[Task goal]
Exactly the lines from the one containing "black pot: 7 -> 4" to the final line below should be output, and no others.

Saved entries
┏━━

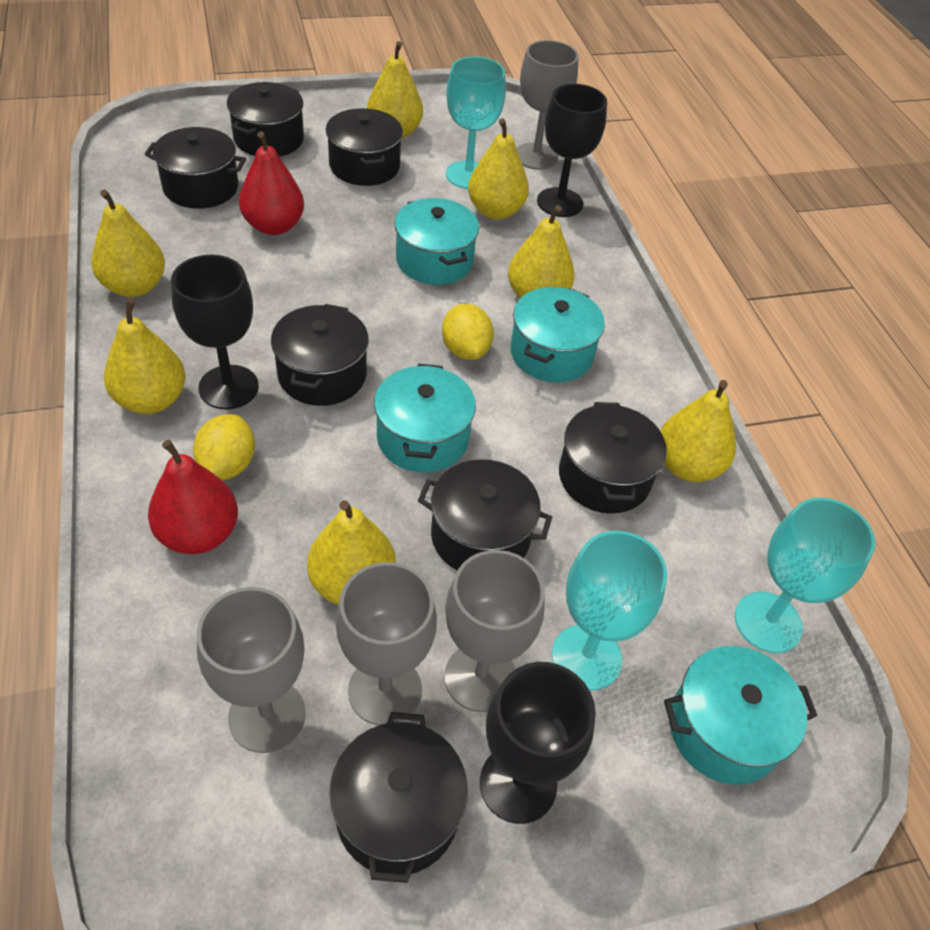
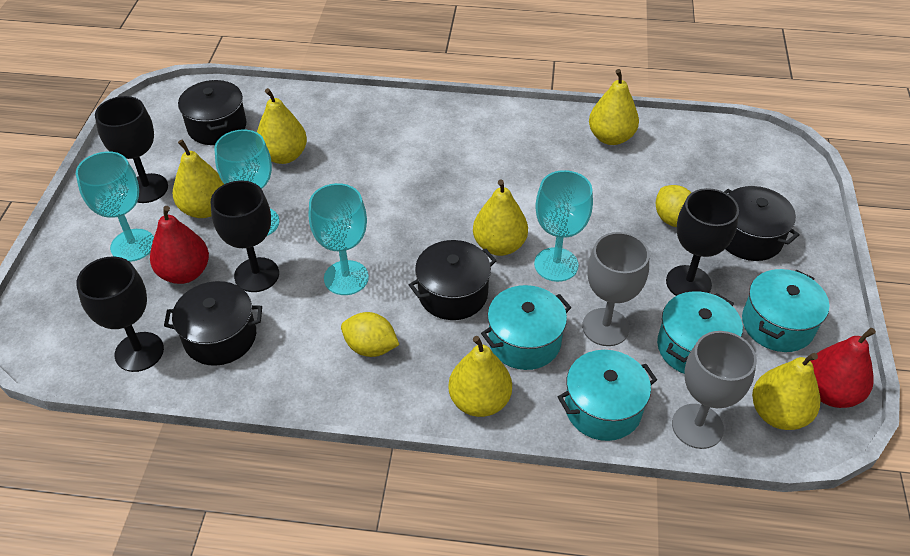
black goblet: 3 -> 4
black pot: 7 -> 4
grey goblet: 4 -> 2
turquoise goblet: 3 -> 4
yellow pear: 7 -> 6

┗━━

[Written answer]
black pot: 7 -> 4
grey goblet: 4 -> 2
turquoise goblet: 3 -> 4
yellow pear: 7 -> 6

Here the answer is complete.